Exercise: In the listing below, identify every line that contains the string "alto" and copy each of those lines in full.

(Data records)
════════

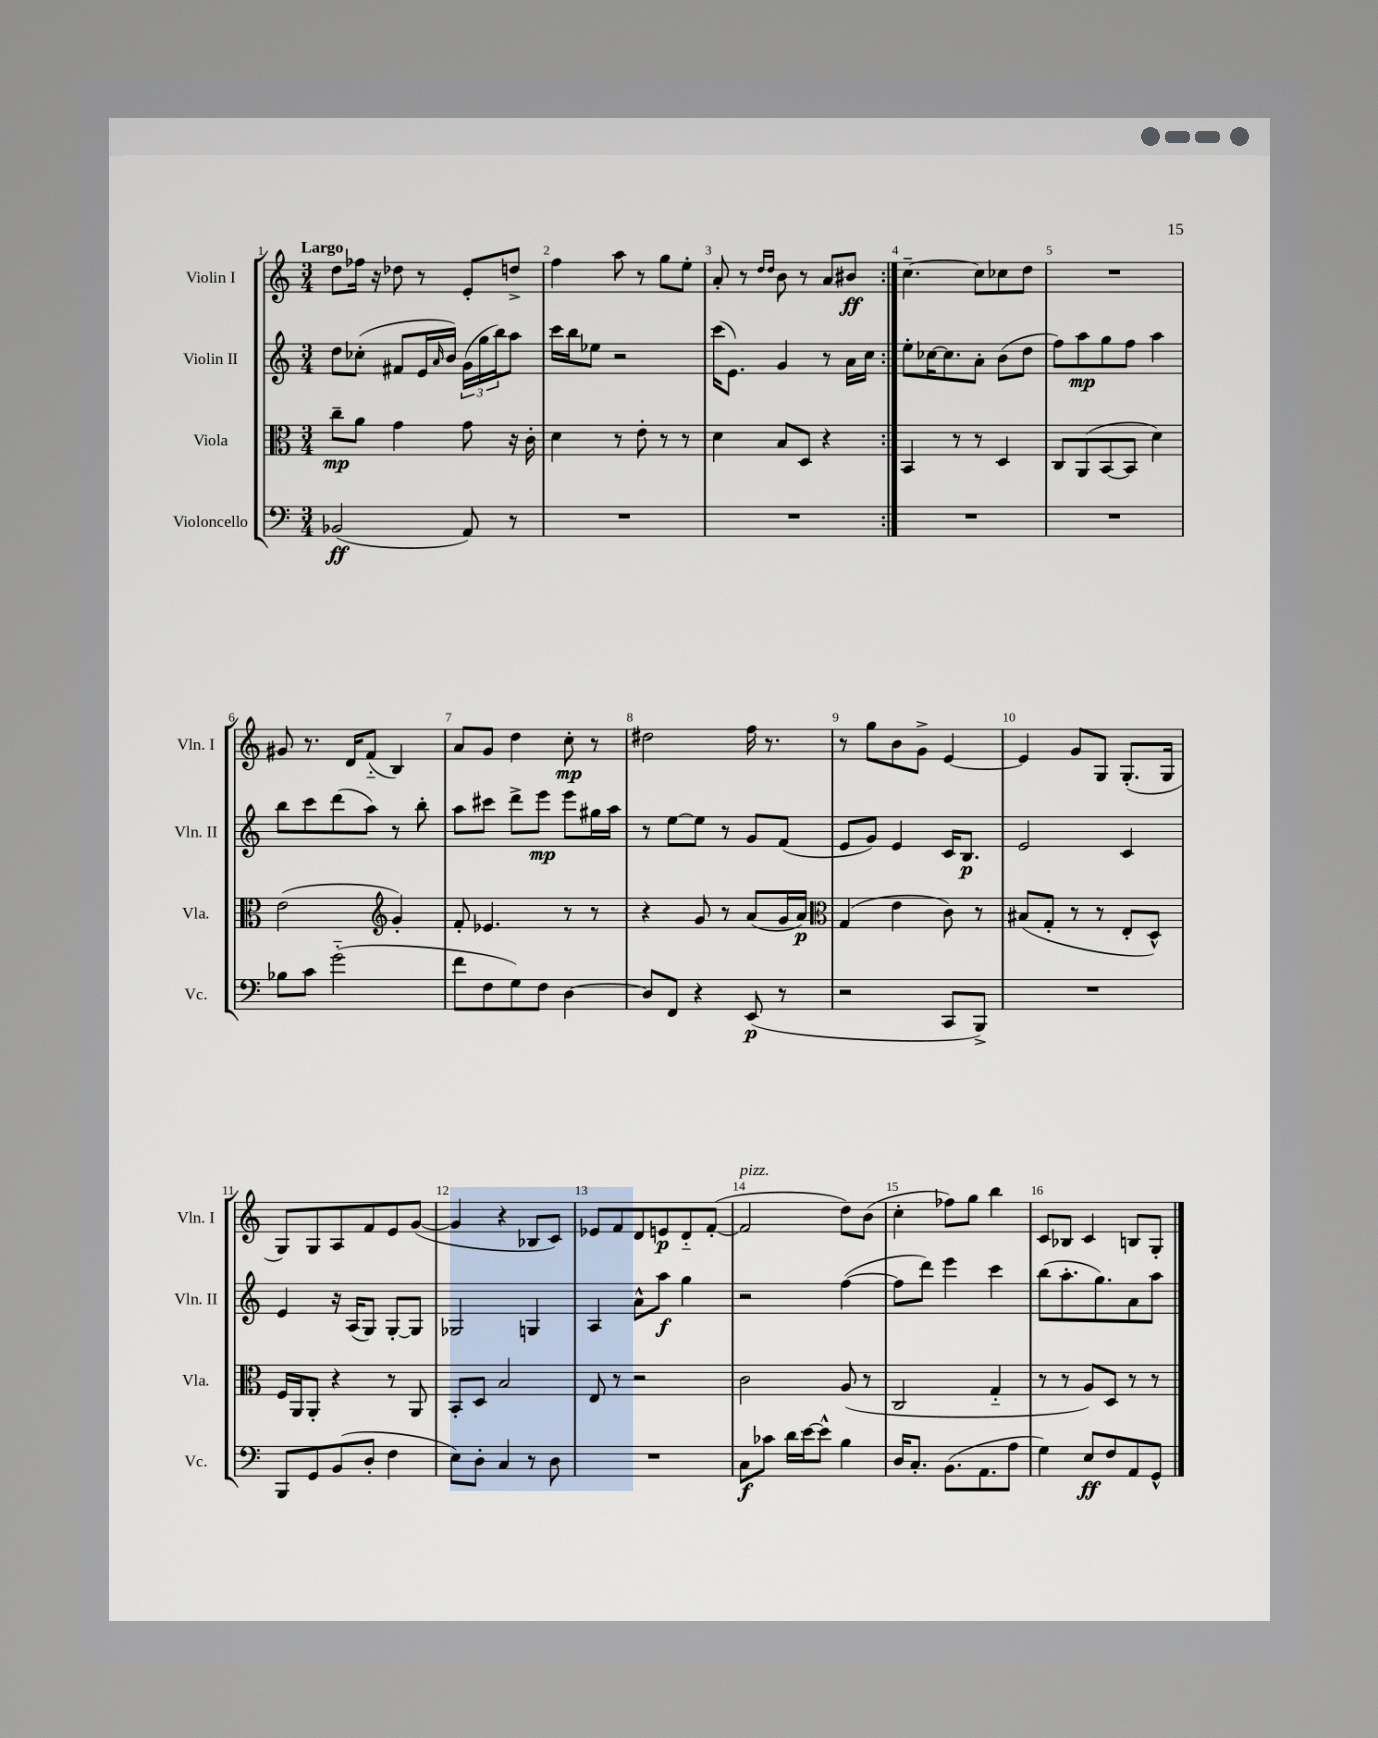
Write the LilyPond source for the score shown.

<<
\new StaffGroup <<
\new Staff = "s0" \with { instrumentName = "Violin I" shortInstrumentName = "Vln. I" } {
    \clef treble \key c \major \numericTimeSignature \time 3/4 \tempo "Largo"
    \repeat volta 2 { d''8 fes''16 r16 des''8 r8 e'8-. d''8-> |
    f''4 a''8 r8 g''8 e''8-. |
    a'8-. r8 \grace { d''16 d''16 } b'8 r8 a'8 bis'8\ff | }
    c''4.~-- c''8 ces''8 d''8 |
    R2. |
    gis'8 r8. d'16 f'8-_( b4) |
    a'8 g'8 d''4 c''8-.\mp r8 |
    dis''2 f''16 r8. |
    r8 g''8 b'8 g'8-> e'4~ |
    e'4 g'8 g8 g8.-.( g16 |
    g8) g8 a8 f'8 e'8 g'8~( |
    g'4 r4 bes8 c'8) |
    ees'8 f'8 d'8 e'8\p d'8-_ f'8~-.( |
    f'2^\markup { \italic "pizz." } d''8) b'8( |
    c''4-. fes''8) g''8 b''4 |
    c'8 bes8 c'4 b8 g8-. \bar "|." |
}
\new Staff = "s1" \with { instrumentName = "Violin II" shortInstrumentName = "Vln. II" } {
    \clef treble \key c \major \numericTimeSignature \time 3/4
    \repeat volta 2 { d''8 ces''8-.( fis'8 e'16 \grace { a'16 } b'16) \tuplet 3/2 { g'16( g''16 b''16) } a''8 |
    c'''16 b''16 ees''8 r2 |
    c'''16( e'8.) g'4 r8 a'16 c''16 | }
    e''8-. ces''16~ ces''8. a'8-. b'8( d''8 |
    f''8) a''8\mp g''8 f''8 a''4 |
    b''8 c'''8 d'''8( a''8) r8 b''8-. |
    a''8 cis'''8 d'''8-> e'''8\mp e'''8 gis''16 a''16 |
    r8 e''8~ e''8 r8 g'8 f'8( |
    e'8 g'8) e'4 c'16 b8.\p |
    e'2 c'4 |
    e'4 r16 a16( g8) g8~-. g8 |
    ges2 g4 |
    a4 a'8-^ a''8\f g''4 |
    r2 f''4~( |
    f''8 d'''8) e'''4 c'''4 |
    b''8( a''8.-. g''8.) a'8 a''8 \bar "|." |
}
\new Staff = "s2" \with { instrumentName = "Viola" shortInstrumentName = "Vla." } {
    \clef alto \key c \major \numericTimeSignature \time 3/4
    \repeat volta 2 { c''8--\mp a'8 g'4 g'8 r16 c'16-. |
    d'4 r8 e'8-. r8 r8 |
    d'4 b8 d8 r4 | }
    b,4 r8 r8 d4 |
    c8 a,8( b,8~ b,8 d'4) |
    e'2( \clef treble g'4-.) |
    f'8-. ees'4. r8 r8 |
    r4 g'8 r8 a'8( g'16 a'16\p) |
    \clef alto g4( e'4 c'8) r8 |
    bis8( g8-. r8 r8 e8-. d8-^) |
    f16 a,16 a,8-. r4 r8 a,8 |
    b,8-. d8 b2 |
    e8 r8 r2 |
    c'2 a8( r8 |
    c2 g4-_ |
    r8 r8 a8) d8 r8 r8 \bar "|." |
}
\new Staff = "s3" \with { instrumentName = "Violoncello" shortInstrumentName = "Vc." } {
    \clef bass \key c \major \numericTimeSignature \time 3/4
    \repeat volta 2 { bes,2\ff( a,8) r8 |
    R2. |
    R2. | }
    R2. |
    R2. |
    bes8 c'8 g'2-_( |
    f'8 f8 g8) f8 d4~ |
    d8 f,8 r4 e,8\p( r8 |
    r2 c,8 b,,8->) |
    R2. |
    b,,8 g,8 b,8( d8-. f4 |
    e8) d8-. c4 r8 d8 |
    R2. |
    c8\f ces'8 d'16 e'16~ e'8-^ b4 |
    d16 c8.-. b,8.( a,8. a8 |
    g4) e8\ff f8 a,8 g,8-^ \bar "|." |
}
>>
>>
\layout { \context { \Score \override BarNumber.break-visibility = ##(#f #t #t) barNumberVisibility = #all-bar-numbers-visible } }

════════

Completed task:
    \clef alto \key c \major \numericTimeSignature \time 3/4
    \clef alto g4( e'4 c'8) r8 |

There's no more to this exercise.